*Requirement*.
In full and exactly, reproduce the entries below, but omit the pictures.

Dataset items:
-----
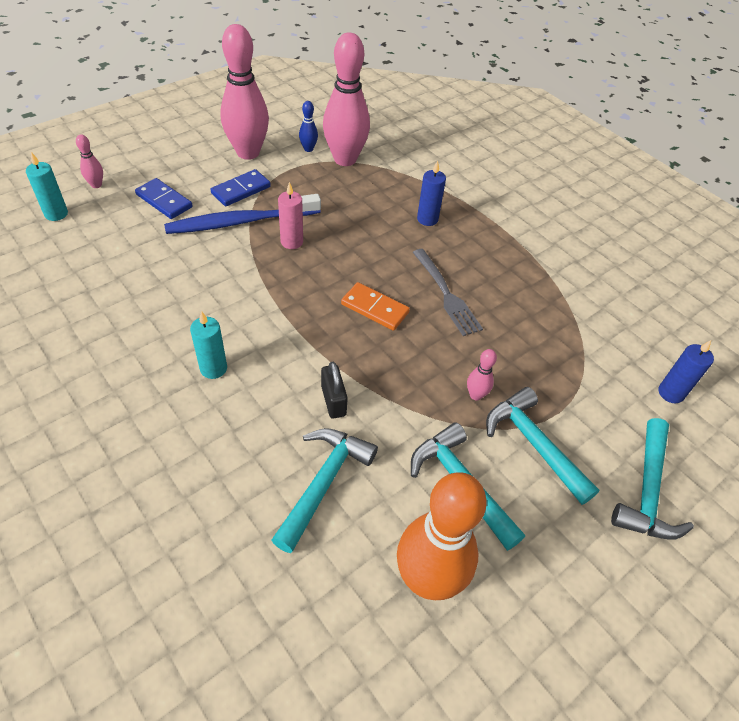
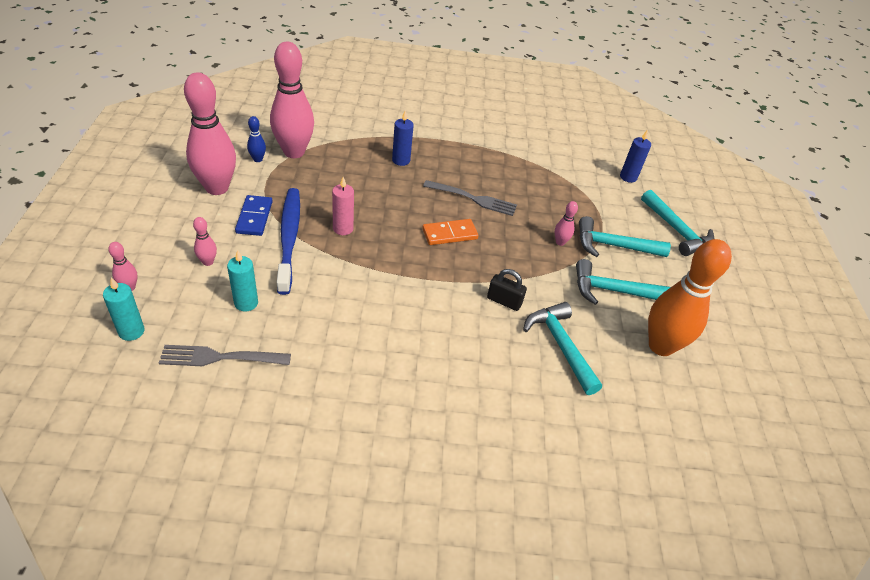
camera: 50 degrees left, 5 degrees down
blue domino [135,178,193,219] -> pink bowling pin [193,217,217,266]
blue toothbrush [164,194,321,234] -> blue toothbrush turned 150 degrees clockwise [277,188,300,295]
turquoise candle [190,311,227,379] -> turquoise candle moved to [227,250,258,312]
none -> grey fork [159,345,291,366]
-----
*Response for this exercise*.
camera: 50 degrees left, 5 degrees down
blue domino [135,178,193,219] -> pink bowling pin [193,217,217,266]
blue toothbrush [164,194,321,234] -> blue toothbrush turned 150 degrees clockwise [277,188,300,295]
turquoise candle [190,311,227,379] -> turquoise candle moved to [227,250,258,312]
none -> grey fork [159,345,291,366]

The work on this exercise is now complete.